> _DATA UNDER STUDY_:
-------
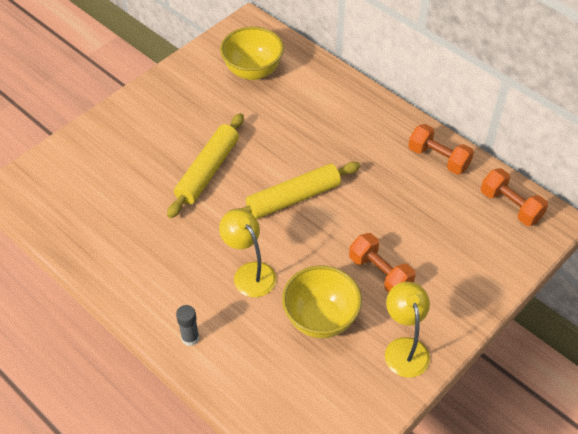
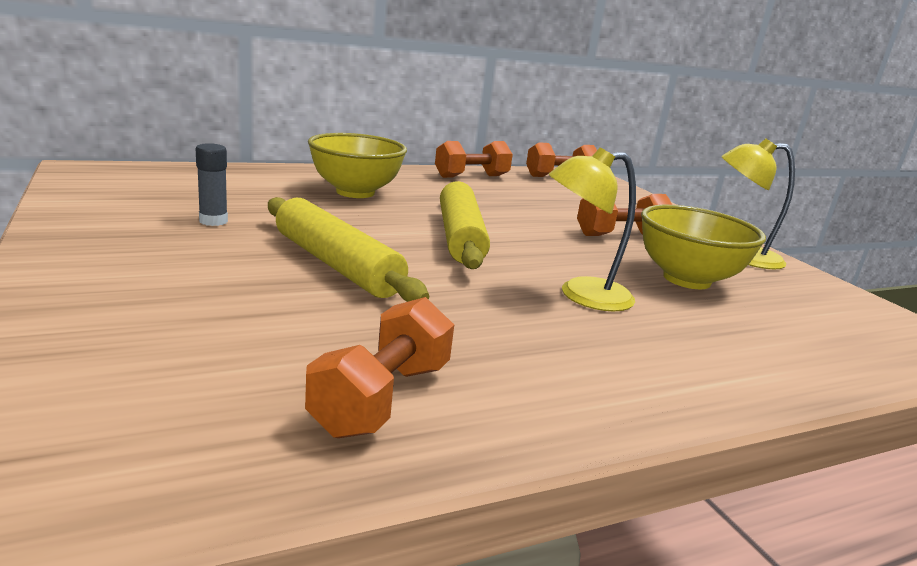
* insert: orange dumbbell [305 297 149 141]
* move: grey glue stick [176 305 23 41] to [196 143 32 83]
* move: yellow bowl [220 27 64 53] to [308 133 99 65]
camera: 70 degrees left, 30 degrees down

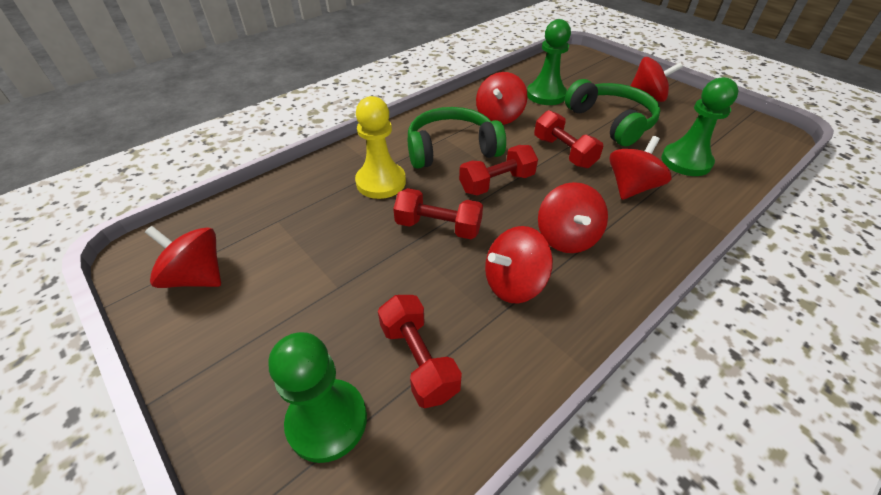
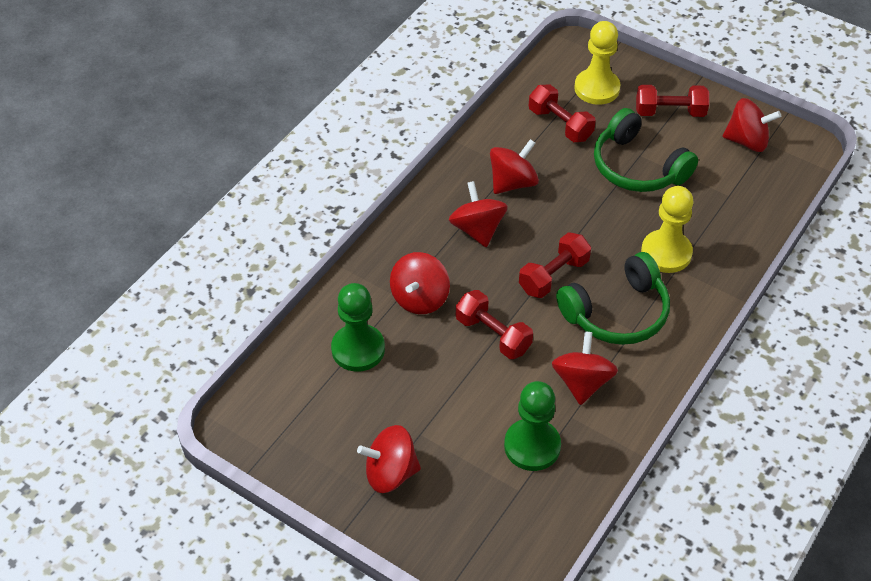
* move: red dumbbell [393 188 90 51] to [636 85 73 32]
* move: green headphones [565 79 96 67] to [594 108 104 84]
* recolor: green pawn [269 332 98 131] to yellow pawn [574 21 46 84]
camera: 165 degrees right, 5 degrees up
-------
Nothing but the lines from the one containing "[636 85 73 32]" through the end of the material should appear; please return them exactly.

* move: red dumbbell [393 188 90 51] to [636 85 73 32]
* move: green headphones [565 79 96 67] to [594 108 104 84]
* recolor: green pawn [269 332 98 131] to yellow pawn [574 21 46 84]
camera: 165 degrees right, 5 degrees up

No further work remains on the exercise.